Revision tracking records
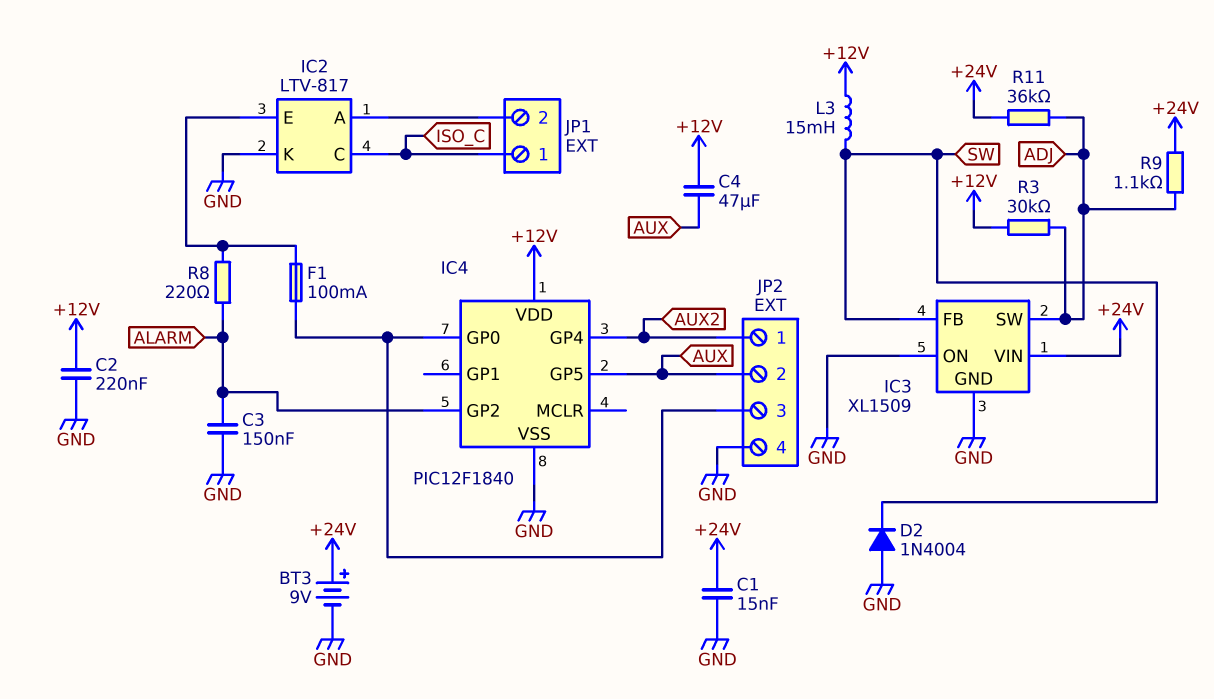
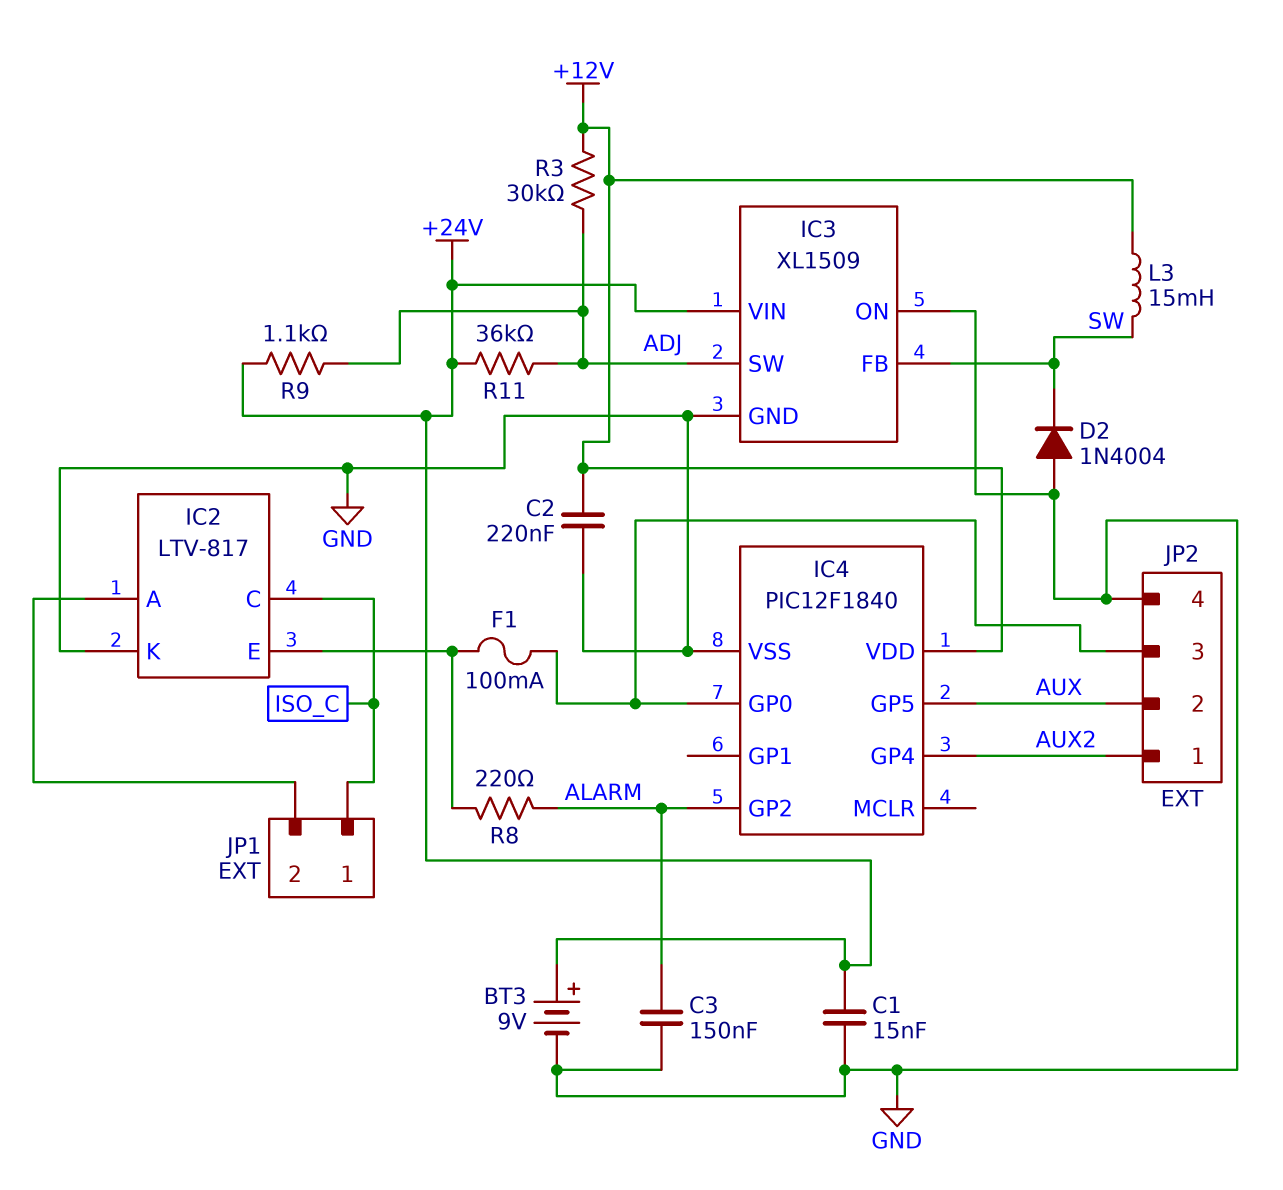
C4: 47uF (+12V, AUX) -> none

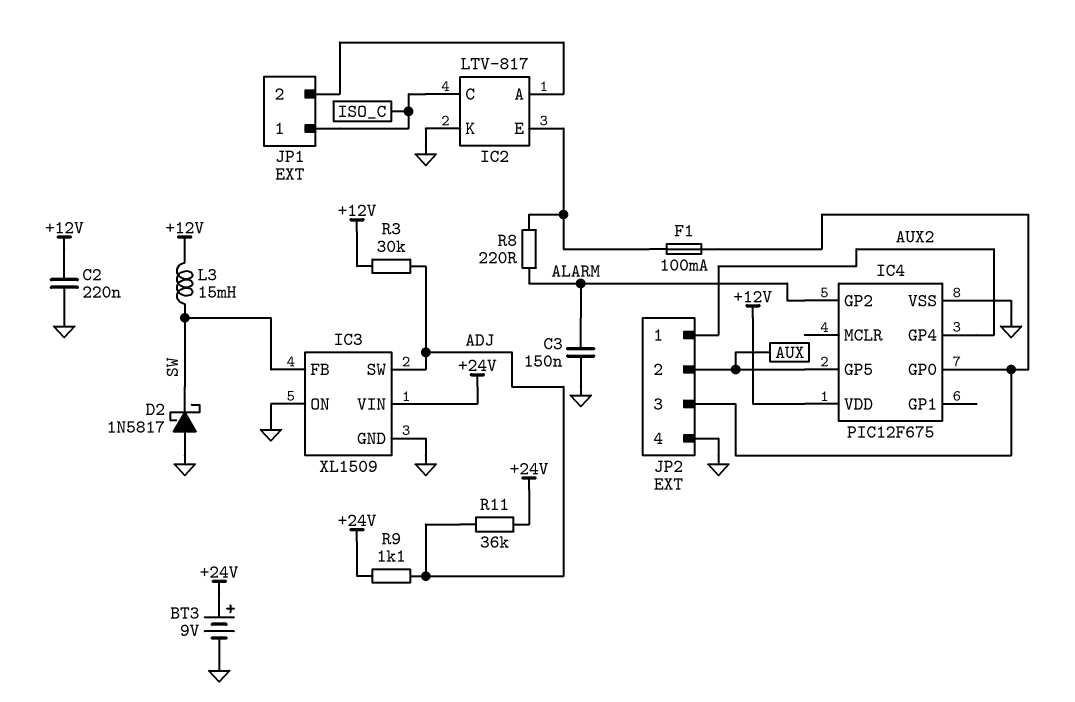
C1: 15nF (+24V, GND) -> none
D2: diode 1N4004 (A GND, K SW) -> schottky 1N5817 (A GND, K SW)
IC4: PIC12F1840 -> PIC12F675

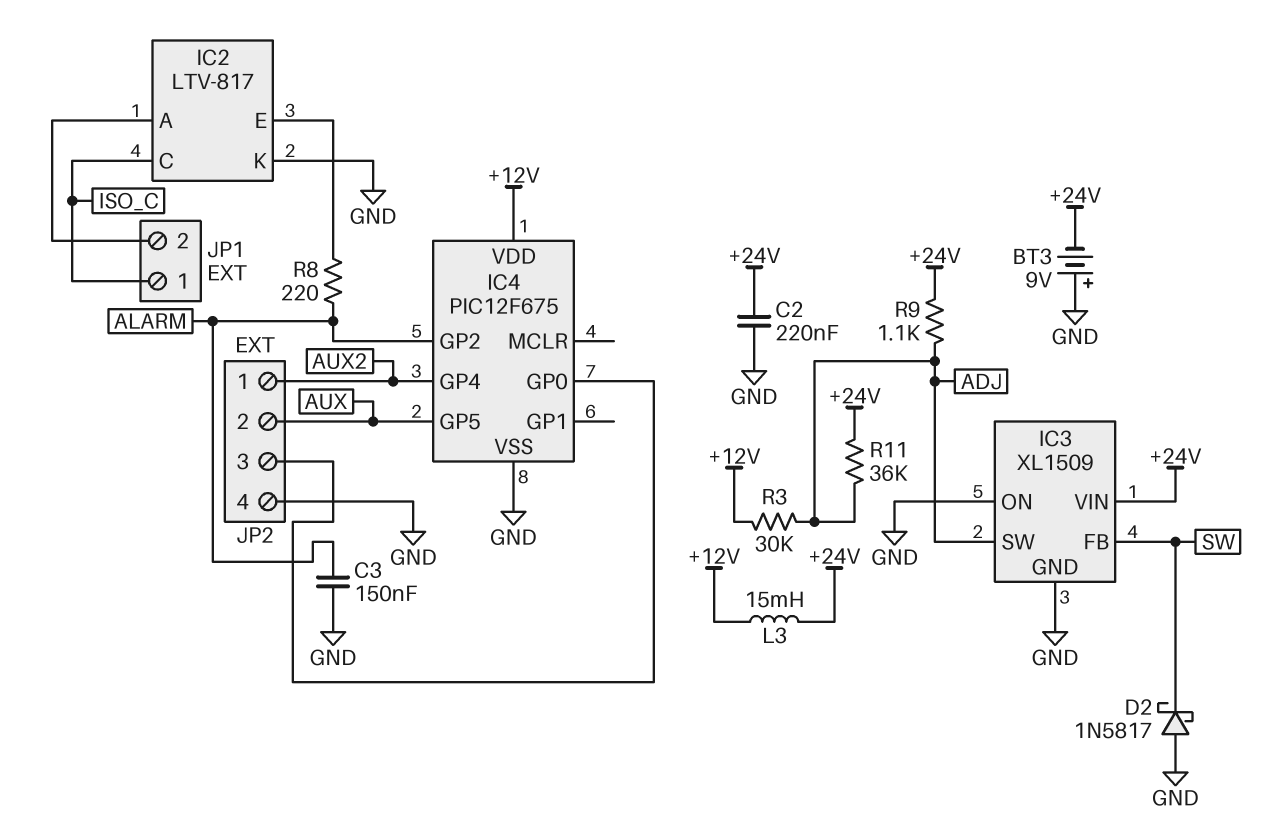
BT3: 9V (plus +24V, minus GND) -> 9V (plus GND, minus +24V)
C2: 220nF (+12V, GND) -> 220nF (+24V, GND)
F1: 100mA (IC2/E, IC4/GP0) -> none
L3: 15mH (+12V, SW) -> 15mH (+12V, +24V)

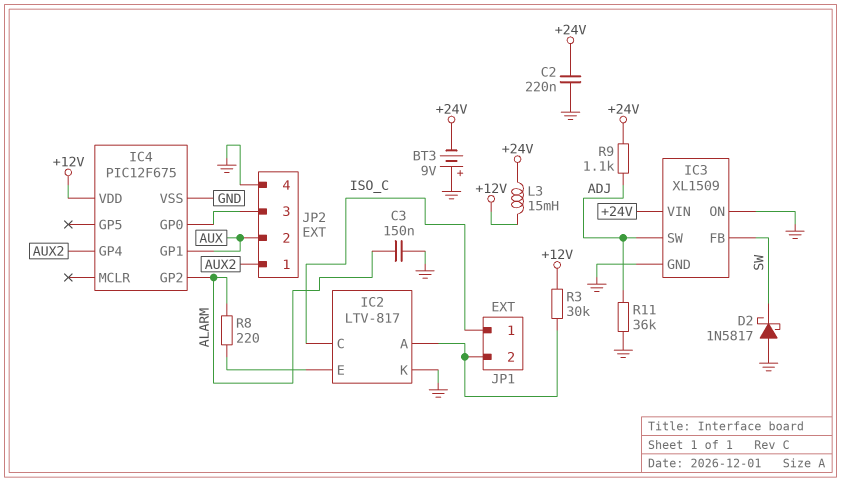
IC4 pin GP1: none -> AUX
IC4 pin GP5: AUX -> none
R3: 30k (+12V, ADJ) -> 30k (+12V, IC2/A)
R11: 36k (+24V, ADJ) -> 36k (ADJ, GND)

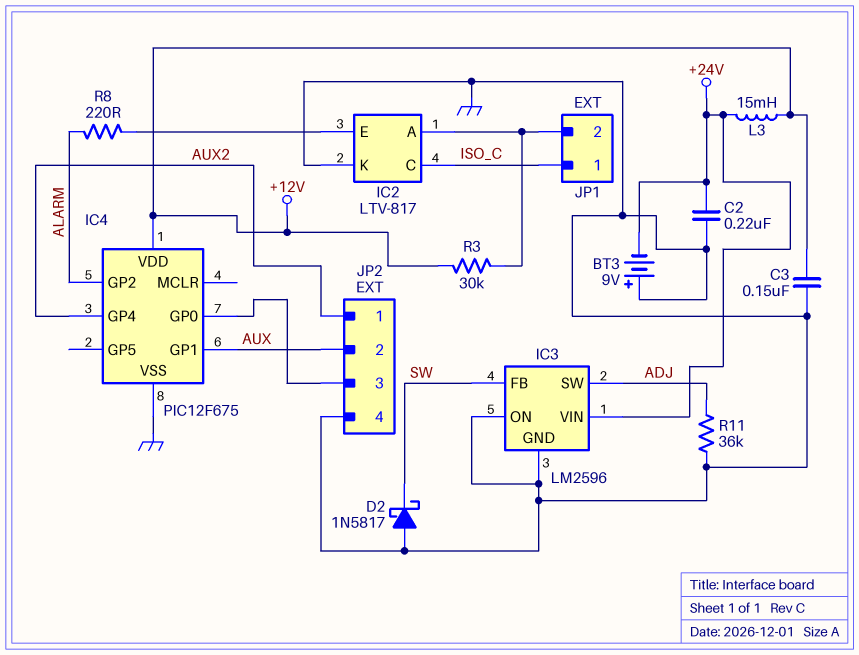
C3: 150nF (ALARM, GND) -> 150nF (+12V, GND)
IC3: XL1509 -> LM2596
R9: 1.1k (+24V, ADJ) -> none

** Problem description **
Of all the lines in the records, how many have the word "none"? Write only the number.

** Task answer **
6